*Work task*
All of the data is to be repeated verbatim.

*Provided data*
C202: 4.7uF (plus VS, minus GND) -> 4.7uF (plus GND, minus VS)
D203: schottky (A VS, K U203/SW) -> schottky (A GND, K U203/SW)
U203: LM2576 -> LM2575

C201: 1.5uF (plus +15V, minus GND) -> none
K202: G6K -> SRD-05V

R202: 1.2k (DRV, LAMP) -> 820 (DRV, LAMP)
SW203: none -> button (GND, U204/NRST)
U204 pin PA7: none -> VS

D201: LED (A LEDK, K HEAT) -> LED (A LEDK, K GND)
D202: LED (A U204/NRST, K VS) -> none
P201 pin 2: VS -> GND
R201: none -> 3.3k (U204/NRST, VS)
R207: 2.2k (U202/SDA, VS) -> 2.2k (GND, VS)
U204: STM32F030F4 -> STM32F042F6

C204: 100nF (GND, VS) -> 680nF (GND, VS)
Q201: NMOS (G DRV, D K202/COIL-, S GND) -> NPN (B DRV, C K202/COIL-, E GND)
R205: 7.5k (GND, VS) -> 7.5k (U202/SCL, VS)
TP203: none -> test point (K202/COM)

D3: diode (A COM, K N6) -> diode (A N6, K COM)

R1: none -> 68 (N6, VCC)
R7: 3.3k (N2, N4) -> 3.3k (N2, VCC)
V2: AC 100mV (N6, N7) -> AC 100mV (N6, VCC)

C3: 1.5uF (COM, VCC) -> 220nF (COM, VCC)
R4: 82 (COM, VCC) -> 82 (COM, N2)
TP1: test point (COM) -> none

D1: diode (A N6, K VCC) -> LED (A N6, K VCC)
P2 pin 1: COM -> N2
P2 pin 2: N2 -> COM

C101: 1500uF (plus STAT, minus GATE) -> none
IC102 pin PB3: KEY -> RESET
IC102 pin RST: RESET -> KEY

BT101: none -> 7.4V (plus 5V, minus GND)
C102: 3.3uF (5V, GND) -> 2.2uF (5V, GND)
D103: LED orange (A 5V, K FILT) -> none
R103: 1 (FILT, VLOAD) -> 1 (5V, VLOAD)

*Exercise answer*
C202: 4.7uF (plus VS, minus GND) -> 4.7uF (plus GND, minus VS)
D203: schottky (A VS, K U203/SW) -> schottky (A GND, K U203/SW)
U203: LM2576 -> LM2575

C201: 1.5uF (plus +15V, minus GND) -> none
K202: G6K -> SRD-05V

R202: 1.2k (DRV, LAMP) -> 820 (DRV, LAMP)
SW203: none -> button (GND, U204/NRST)
U204 pin PA7: none -> VS

D201: LED (A LEDK, K HEAT) -> LED (A LEDK, K GND)
D202: LED (A U204/NRST, K VS) -> none
P201 pin 2: VS -> GND
R201: none -> 3.3k (U204/NRST, VS)
R207: 2.2k (U202/SDA, VS) -> 2.2k (GND, VS)
U204: STM32F030F4 -> STM32F042F6

C204: 100nF (GND, VS) -> 680nF (GND, VS)
Q201: NMOS (G DRV, D K202/COIL-, S GND) -> NPN (B DRV, C K202/COIL-, E GND)
R205: 7.5k (GND, VS) -> 7.5k (U202/SCL, VS)
TP203: none -> test point (K202/COM)

D3: diode (A COM, K N6) -> diode (A N6, K COM)

R1: none -> 68 (N6, VCC)
R7: 3.3k (N2, N4) -> 3.3k (N2, VCC)
V2: AC 100mV (N6, N7) -> AC 100mV (N6, VCC)

C3: 1.5uF (COM, VCC) -> 220nF (COM, VCC)
R4: 82 (COM, VCC) -> 82 (COM, N2)
TP1: test point (COM) -> none

D1: diode (A N6, K VCC) -> LED (A N6, K VCC)
P2 pin 1: COM -> N2
P2 pin 2: N2 -> COM

C101: 1500uF (plus STAT, minus GATE) -> none
IC102 pin PB3: KEY -> RESET
IC102 pin RST: RESET -> KEY

BT101: none -> 7.4V (plus 5V, minus GND)
C102: 3.3uF (5V, GND) -> 2.2uF (5V, GND)
D103: LED orange (A 5V, K FILT) -> none
R103: 1 (FILT, VLOAD) -> 1 (5V, VLOAD)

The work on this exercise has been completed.